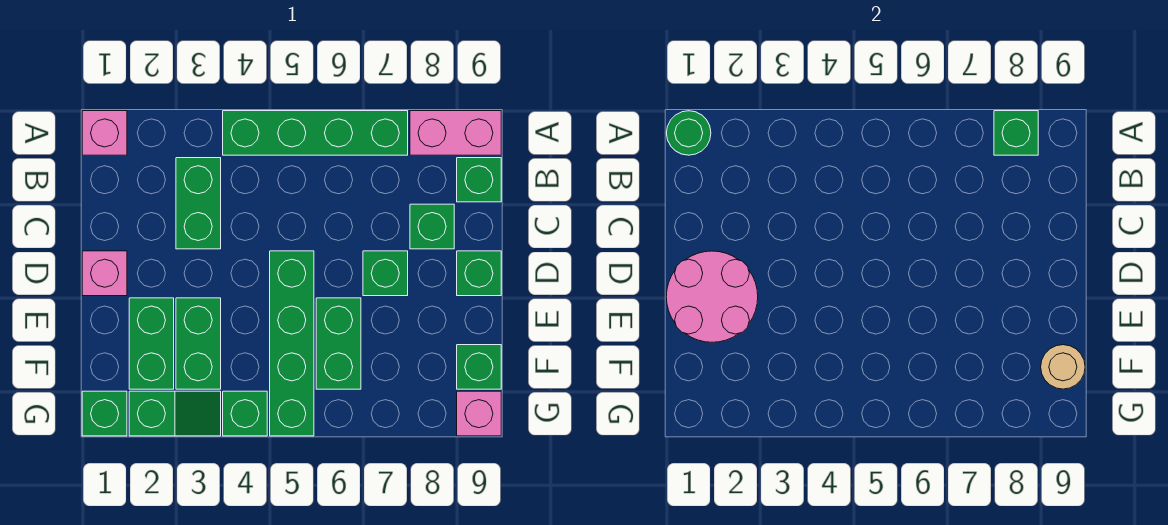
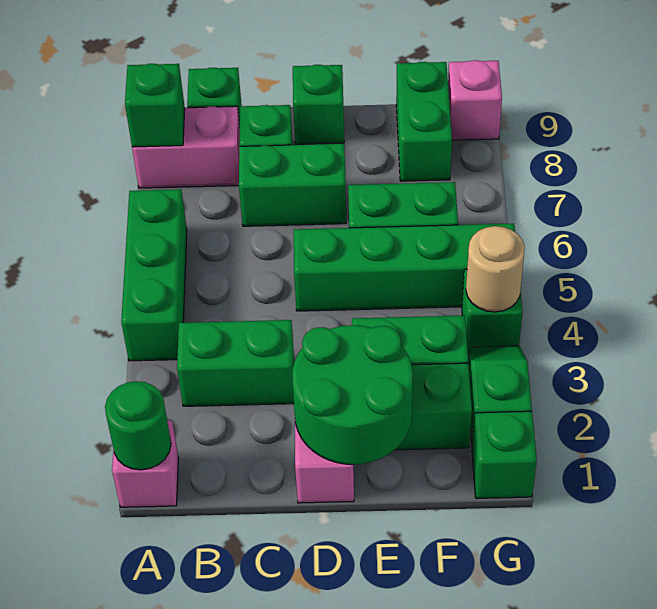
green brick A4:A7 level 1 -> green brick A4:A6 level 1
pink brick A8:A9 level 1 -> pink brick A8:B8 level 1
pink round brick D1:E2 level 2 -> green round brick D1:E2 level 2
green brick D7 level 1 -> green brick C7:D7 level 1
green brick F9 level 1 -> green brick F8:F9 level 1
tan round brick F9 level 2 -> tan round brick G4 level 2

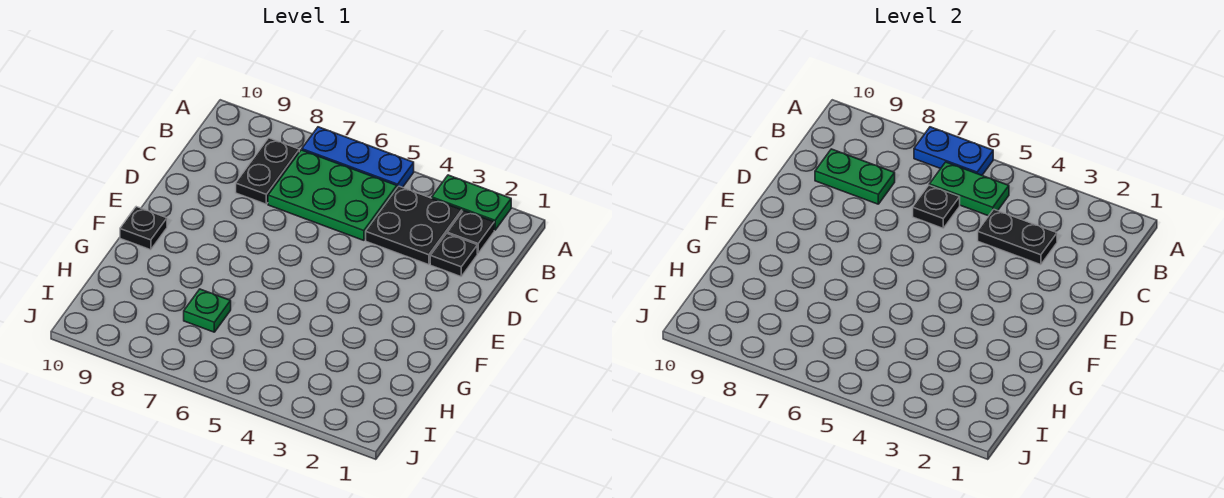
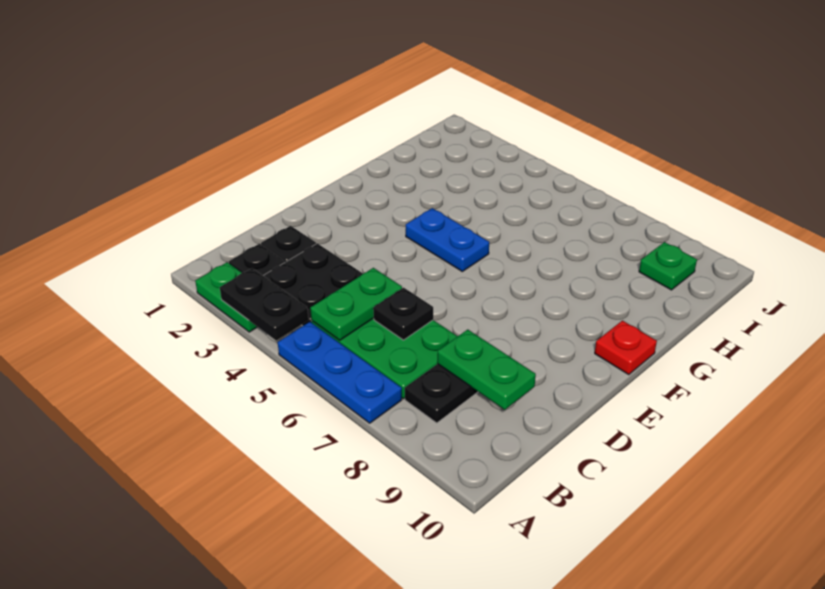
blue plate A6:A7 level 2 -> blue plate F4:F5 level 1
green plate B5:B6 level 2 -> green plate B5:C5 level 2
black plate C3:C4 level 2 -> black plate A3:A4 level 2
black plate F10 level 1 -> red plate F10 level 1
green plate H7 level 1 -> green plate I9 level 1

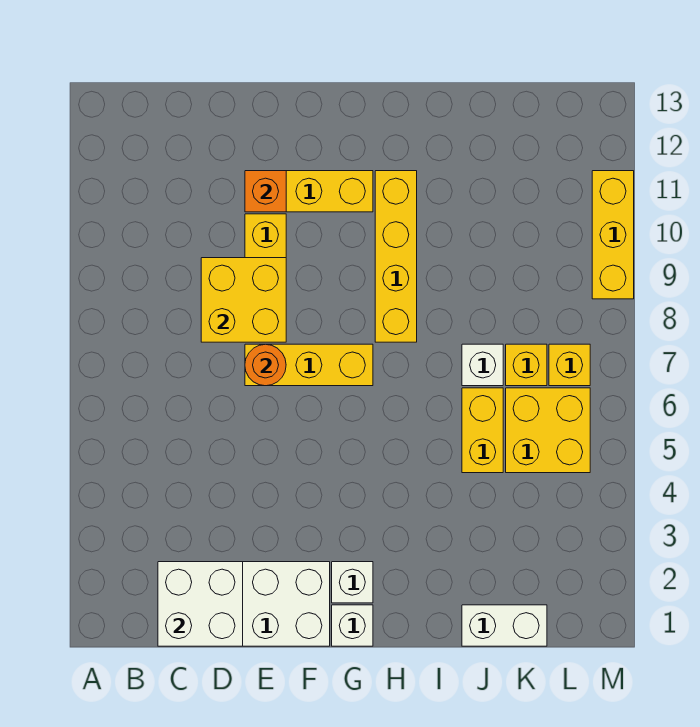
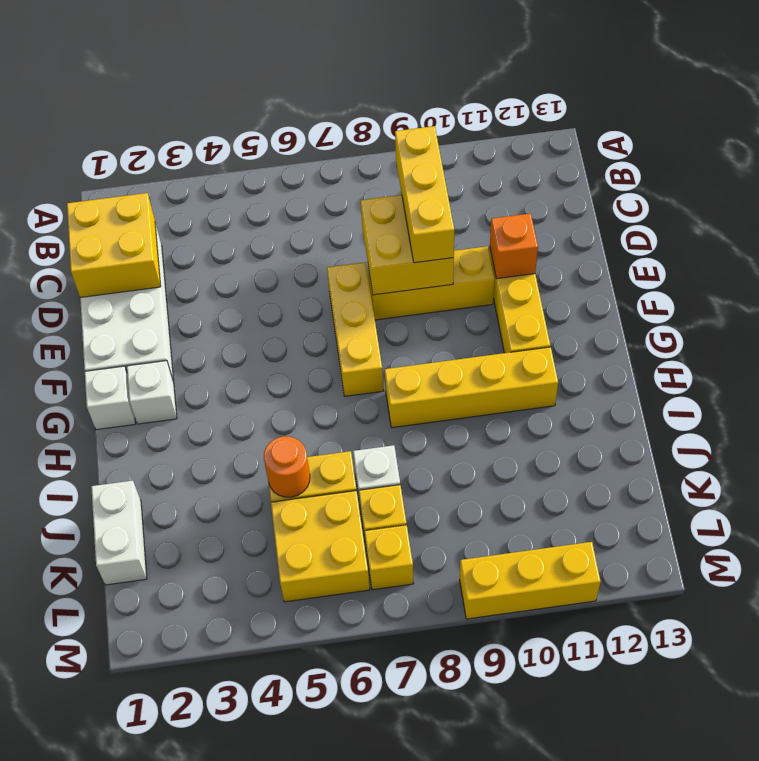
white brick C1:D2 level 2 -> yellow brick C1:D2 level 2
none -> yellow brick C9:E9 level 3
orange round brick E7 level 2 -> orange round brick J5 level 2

================================

DESCRIPTION OF THE TASK ->
After dropping every picture, transcribe each entry exactly.

SOLVED PROBLEM ->
green brick A4:A7 level 1 -> green brick A4:A6 level 1
pink brick A8:A9 level 1 -> pink brick A8:B8 level 1
pink round brick D1:E2 level 2 -> green round brick D1:E2 level 2
green brick D7 level 1 -> green brick C7:D7 level 1
green brick F9 level 1 -> green brick F8:F9 level 1
tan round brick F9 level 2 -> tan round brick G4 level 2

blue plate A6:A7 level 2 -> blue plate F4:F5 level 1
green plate B5:B6 level 2 -> green plate B5:C5 level 2
black plate C3:C4 level 2 -> black plate A3:A4 level 2
black plate F10 level 1 -> red plate F10 level 1
green plate H7 level 1 -> green plate I9 level 1

white brick C1:D2 level 2 -> yellow brick C1:D2 level 2
none -> yellow brick C9:E9 level 3
orange round brick E7 level 2 -> orange round brick J5 level 2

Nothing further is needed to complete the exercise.